• _WORK ITEM_:
With no line omitted, restate the records below exactly as they appear.

• _GIVEN DATA_:
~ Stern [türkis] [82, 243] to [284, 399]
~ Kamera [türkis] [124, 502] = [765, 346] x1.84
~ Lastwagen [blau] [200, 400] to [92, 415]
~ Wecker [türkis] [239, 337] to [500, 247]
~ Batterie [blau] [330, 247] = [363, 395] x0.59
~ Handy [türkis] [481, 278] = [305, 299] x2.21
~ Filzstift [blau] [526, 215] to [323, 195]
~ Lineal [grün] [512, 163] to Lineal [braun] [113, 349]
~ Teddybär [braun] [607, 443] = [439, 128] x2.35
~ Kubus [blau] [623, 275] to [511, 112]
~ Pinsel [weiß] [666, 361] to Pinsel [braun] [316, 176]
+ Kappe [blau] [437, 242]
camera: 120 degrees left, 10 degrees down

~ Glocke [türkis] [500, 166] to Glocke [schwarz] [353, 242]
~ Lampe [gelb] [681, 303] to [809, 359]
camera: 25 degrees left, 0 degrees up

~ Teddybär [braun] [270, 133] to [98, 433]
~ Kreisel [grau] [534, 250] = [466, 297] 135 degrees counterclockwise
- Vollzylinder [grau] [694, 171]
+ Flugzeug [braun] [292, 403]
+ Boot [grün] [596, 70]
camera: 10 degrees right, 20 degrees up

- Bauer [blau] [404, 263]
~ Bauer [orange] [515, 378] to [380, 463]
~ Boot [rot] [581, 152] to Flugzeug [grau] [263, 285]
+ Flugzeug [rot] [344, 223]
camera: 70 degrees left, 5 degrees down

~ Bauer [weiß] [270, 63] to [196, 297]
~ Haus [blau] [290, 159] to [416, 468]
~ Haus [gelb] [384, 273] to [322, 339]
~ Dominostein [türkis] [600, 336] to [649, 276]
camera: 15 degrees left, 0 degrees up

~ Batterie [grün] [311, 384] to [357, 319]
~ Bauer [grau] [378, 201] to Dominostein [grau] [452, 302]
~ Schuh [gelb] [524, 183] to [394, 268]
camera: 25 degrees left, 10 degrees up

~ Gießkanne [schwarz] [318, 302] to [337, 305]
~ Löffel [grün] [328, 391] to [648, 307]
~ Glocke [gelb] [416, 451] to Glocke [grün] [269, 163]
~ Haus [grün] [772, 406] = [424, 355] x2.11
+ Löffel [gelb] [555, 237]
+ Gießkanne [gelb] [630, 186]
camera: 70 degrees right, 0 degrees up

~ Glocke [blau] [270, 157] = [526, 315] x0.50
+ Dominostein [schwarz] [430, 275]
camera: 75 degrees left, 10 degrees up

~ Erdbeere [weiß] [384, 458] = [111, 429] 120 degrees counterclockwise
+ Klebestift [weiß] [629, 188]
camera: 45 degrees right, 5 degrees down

• _RESULT FOR THIS TASK_:
~ Stern [türkis] [82, 243] to [284, 399]
~ Kamera [türkis] [124, 502] = [765, 346] x1.84
~ Lastwagen [blau] [200, 400] to [92, 415]
~ Wecker [türkis] [239, 337] to [500, 247]
~ Batterie [blau] [330, 247] = [363, 395] x0.59
~ Handy [türkis] [481, 278] = [305, 299] x2.21
~ Filzstift [blau] [526, 215] to [323, 195]
~ Lineal [grün] [512, 163] to Lineal [braun] [113, 349]
~ Teddybär [braun] [607, 443] = [439, 128] x2.35
~ Kubus [blau] [623, 275] to [511, 112]
~ Pinsel [weiß] [666, 361] to Pinsel [braun] [316, 176]
+ Kappe [blau] [437, 242]
camera: 120 degrees left, 10 degrees down

~ Glocke [türkis] [500, 166] to Glocke [schwarz] [353, 242]
~ Lampe [gelb] [681, 303] to [809, 359]
camera: 25 degrees left, 0 degrees up

~ Teddybär [braun] [270, 133] to [98, 433]
~ Kreisel [grau] [534, 250] = [466, 297] 135 degrees counterclockwise
- Vollzylinder [grau] [694, 171]
+ Flugzeug [braun] [292, 403]
+ Boot [grün] [596, 70]
camera: 10 degrees right, 20 degrees up

- Bauer [blau] [404, 263]
~ Bauer [orange] [515, 378] to [380, 463]
~ Boot [rot] [581, 152] to Flugzeug [grau] [263, 285]
+ Flugzeug [rot] [344, 223]
camera: 70 degrees left, 5 degrees down

~ Bauer [weiß] [270, 63] to [196, 297]
~ Haus [blau] [290, 159] to [416, 468]
~ Haus [gelb] [384, 273] to [322, 339]
~ Dominostein [türkis] [600, 336] to [649, 276]
camera: 15 degrees left, 0 degrees up

~ Batterie [grün] [311, 384] to [357, 319]
~ Bauer [grau] [378, 201] to Dominostein [grau] [452, 302]
~ Schuh [gelb] [524, 183] to [394, 268]
camera: 25 degrees left, 10 degrees up

~ Gießkanne [schwarz] [318, 302] to [337, 305]
~ Löffel [grün] [328, 391] to [648, 307]
~ Glocke [gelb] [416, 451] to Glocke [grün] [269, 163]
~ Haus [grün] [772, 406] = [424, 355] x2.11
+ Löffel [gelb] [555, 237]
+ Gießkanne [gelb] [630, 186]
camera: 70 degrees right, 0 degrees up

~ Glocke [blau] [270, 157] = [526, 315] x0.50
+ Dominostein [schwarz] [430, 275]
camera: 75 degrees left, 10 degrees up

~ Erdbeere [weiß] [384, 458] = [111, 429] 120 degrees counterclockwise
+ Klebestift [weiß] [629, 188]
camera: 45 degrees right, 5 degrees down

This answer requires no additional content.